=== Extracted data ===

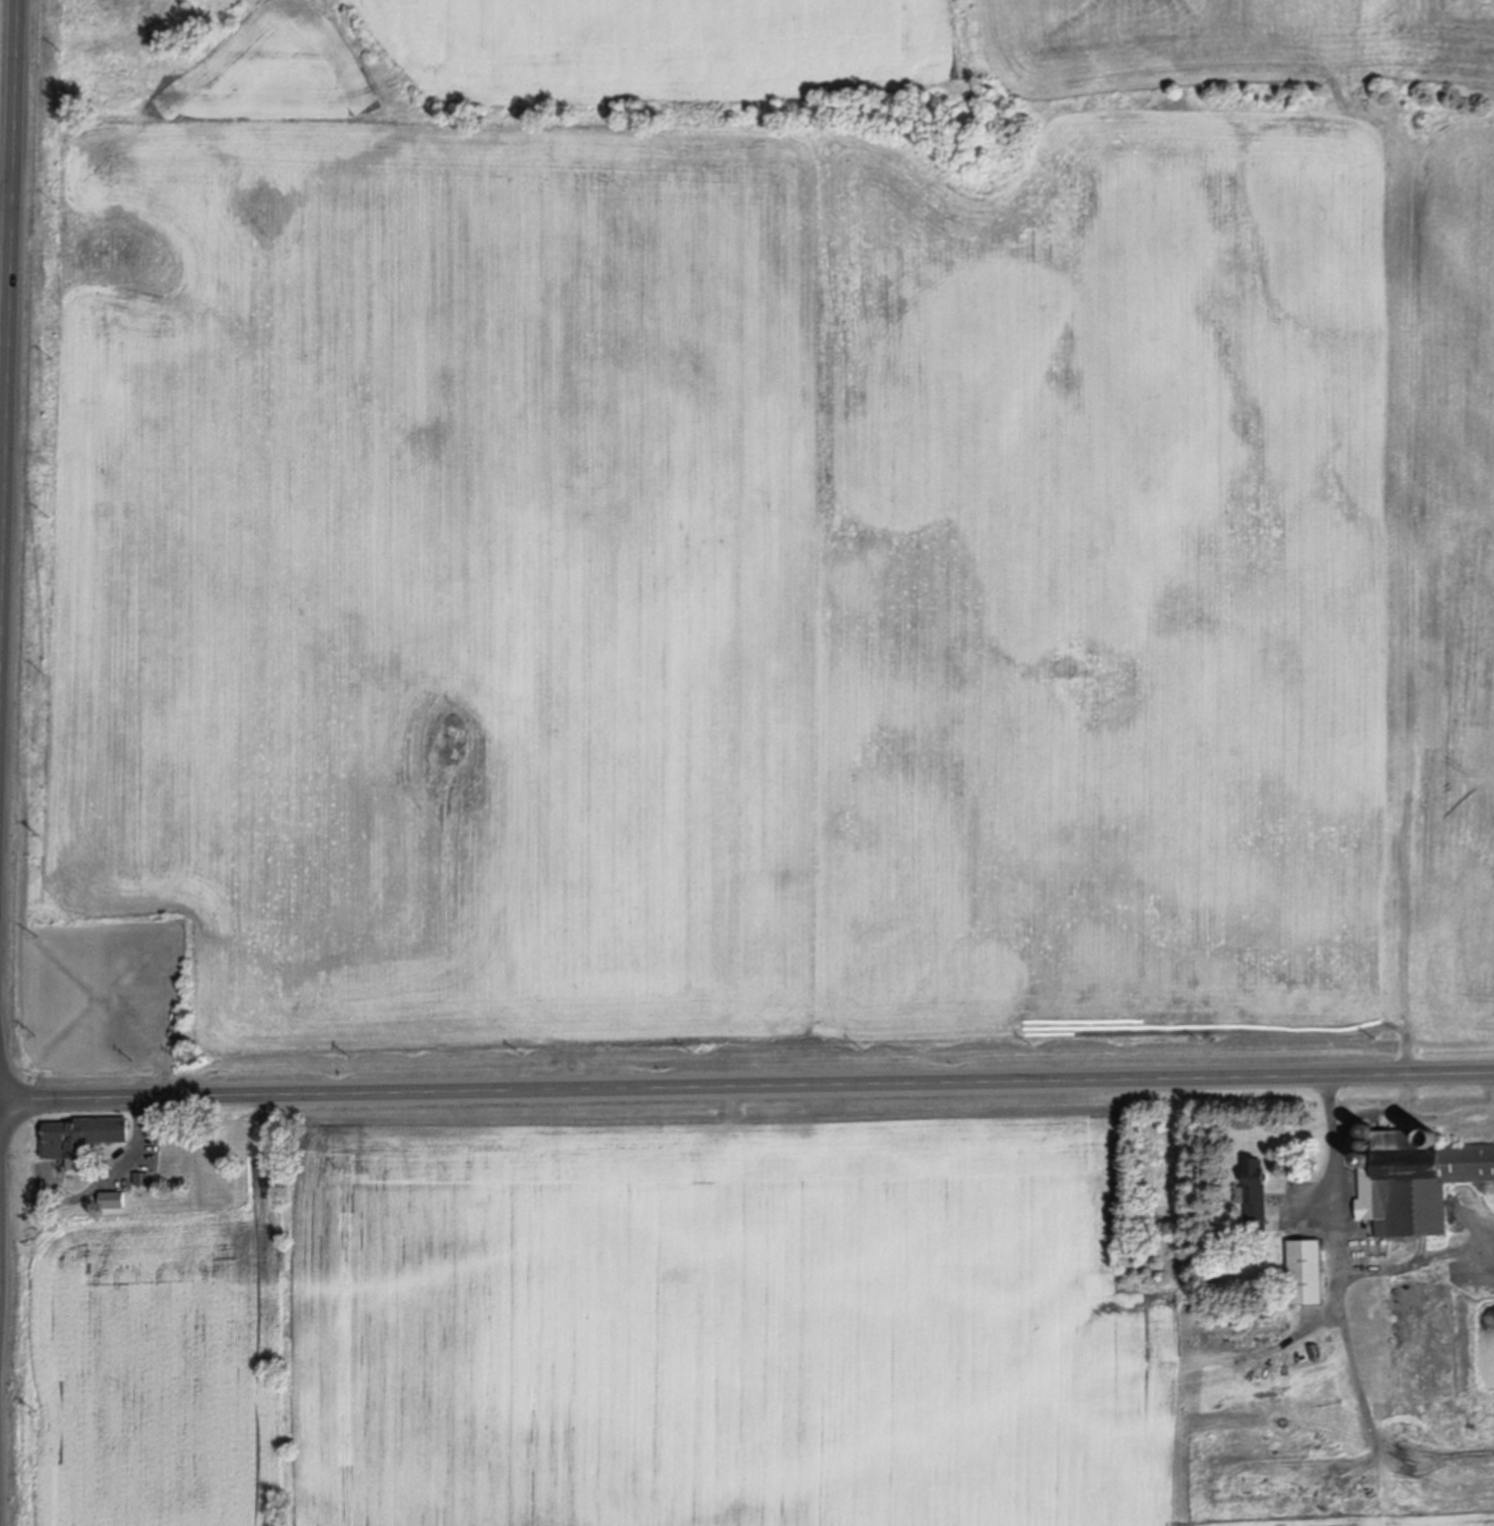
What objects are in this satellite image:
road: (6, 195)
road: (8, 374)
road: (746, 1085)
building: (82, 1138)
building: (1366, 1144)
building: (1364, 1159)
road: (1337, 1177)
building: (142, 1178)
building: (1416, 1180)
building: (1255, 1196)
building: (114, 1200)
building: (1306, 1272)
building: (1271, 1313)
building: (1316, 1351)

===
=== Extracted data ===

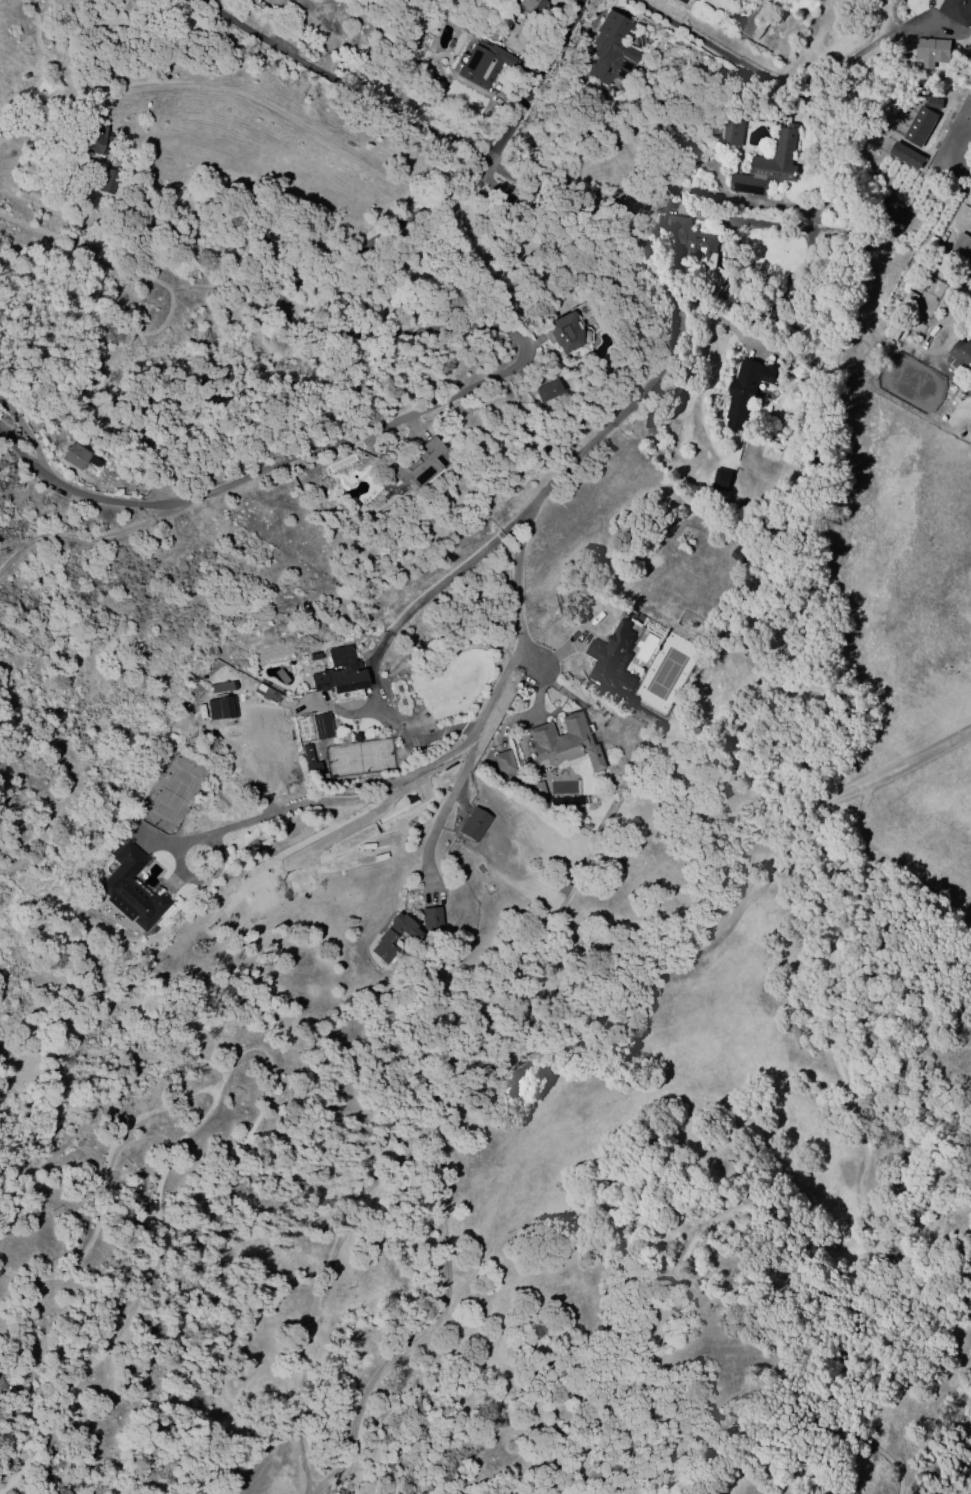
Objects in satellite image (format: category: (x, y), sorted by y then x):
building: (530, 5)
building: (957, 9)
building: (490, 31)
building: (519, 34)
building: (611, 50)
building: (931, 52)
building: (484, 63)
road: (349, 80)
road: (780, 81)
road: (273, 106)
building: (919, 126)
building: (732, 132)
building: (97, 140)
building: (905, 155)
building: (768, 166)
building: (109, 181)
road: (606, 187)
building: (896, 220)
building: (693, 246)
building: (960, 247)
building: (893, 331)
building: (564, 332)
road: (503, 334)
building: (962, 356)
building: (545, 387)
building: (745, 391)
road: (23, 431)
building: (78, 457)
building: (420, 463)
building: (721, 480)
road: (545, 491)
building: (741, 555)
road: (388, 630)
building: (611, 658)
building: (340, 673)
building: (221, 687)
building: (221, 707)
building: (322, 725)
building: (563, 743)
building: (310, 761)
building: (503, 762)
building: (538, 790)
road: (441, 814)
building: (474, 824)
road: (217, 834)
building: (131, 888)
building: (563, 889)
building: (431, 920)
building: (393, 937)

===

- What is being asked -
Each line above that has the word "satellite" must be copied.

- Solution to the problem -
What objects are in this satellite image:
Objects in satellite image (format: category: (x, y), sorted by y then x):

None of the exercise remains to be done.